WORK TASK →
Within the data that follows, how many lines contain the word "VRAW"? Reply with only the number.

(Entries taken from a collection)
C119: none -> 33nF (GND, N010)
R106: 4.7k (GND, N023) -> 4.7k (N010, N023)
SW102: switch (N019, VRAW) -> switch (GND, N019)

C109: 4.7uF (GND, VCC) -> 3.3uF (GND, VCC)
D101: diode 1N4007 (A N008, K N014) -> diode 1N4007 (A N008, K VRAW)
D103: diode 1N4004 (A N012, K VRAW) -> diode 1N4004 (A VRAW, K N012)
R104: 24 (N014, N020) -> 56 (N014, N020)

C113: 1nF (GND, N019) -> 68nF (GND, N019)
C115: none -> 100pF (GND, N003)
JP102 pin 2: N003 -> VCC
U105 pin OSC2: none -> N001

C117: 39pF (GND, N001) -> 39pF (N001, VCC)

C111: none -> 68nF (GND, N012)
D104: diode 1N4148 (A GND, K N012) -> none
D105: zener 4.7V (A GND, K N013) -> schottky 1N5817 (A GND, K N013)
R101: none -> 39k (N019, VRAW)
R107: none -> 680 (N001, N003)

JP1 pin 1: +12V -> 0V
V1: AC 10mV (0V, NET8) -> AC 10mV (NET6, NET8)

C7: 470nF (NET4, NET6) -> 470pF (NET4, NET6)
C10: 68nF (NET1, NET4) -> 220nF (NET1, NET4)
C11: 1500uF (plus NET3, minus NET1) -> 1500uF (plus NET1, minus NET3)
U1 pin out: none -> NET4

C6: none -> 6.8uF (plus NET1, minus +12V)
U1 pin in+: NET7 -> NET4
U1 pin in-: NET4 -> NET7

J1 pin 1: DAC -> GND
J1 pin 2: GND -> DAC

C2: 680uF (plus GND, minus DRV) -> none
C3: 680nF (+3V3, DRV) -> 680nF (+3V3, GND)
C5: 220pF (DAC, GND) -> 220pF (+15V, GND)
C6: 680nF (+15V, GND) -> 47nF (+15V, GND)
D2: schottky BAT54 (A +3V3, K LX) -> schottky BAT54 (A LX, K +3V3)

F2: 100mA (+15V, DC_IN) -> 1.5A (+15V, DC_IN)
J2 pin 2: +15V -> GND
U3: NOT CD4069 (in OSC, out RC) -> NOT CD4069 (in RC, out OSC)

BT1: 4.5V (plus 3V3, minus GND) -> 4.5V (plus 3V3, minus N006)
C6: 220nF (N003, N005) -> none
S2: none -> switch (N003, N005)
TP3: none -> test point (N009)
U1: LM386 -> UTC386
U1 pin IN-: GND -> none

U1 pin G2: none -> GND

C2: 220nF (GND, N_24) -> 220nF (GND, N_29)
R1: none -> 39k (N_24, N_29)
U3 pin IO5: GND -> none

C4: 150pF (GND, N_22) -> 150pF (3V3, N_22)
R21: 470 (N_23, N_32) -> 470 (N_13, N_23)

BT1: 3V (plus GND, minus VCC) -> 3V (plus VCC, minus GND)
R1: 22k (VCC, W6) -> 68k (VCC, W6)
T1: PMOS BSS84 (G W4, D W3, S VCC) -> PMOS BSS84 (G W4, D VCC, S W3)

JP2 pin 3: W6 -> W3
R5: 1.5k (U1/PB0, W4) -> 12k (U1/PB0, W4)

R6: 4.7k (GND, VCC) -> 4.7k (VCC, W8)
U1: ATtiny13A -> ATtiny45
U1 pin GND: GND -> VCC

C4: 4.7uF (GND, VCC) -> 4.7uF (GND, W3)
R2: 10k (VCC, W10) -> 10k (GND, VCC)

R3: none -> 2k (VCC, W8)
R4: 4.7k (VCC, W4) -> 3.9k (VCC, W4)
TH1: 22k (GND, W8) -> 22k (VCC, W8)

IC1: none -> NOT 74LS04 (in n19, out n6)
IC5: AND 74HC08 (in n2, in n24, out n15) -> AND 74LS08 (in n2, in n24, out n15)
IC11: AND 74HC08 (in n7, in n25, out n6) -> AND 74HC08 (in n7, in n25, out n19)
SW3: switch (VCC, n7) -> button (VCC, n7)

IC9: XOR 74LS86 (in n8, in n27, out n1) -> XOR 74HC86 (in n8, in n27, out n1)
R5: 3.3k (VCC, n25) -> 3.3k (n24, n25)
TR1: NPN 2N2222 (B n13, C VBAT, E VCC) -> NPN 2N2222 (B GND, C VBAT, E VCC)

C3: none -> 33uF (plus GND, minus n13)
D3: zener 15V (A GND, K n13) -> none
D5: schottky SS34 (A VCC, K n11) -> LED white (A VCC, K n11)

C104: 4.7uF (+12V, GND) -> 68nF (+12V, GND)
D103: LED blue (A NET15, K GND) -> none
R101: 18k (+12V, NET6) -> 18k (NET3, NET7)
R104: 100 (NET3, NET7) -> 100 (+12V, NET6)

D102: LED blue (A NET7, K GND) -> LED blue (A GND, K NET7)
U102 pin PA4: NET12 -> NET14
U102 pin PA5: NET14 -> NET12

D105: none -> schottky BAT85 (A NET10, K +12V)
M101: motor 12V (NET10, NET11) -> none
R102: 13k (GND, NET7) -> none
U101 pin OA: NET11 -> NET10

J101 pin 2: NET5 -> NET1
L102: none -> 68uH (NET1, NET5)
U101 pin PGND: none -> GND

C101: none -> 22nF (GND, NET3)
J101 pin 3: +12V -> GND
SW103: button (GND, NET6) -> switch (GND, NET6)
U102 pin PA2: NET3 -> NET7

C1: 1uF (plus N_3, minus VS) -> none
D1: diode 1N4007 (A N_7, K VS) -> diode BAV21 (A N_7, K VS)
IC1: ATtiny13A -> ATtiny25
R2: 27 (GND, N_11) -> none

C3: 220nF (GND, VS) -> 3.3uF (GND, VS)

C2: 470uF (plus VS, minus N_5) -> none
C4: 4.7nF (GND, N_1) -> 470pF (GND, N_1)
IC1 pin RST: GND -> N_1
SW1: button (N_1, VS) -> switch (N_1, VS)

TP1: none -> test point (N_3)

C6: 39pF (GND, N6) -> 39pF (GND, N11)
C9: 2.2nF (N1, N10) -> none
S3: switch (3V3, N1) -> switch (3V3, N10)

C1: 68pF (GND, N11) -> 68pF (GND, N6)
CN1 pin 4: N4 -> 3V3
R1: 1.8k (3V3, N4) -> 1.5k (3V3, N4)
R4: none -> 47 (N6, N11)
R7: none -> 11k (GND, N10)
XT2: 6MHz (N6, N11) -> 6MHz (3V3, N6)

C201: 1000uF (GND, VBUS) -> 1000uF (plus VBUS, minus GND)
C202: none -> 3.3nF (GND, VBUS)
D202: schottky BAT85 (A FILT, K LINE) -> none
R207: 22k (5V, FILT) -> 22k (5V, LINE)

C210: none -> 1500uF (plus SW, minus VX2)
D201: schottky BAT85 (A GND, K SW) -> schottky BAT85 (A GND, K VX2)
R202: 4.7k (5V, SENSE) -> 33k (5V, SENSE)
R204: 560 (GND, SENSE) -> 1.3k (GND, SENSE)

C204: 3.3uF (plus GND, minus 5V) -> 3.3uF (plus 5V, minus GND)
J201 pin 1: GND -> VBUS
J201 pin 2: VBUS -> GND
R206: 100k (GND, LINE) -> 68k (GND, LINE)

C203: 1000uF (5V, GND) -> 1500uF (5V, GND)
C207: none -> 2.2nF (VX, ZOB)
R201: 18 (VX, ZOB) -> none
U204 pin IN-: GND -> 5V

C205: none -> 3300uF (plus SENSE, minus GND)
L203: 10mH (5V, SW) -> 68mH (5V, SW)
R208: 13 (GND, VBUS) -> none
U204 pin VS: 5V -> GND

TASK OUTPUT →
4